Task details: Can you update the data from the line containing "cyan semicircle: rotated" through the last line, replacing "pink" with "purple" and leaving everything else unchanged? Leave the pictures out of your answer.

Supplied records:
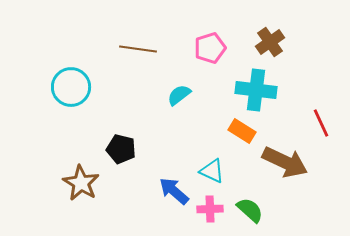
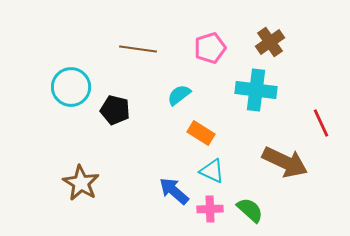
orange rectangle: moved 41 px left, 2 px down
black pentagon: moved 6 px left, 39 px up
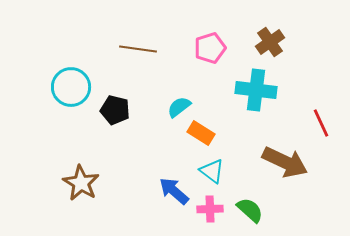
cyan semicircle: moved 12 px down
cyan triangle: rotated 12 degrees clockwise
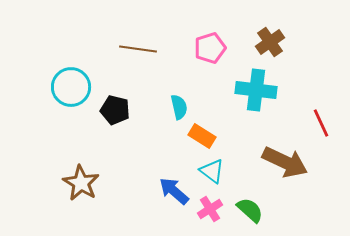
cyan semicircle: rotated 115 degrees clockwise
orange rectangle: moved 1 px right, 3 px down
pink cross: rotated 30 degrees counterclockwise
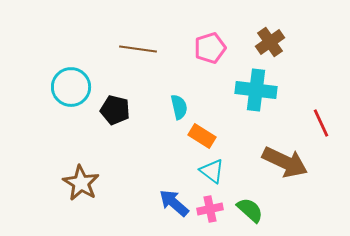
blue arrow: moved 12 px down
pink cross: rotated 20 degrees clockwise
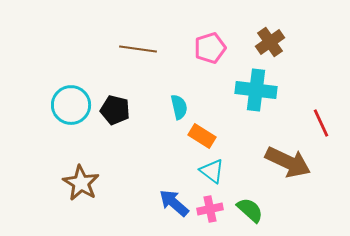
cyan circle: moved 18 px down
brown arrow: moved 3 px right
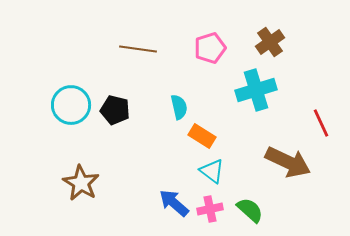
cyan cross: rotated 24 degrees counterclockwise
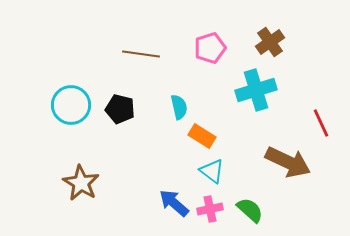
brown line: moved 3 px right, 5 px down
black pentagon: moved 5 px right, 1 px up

Result for this task:
cyan semicircle: rotated 115 degrees clockwise
orange rectangle: moved 1 px right, 3 px down
purple cross: rotated 30 degrees counterclockwise
blue arrow: moved 12 px down
purple cross: rotated 20 degrees clockwise
cyan circle: moved 18 px down
brown arrow: moved 3 px right
cyan cross: rotated 24 degrees counterclockwise
brown line: moved 3 px right, 5 px down
black pentagon: moved 5 px right, 1 px up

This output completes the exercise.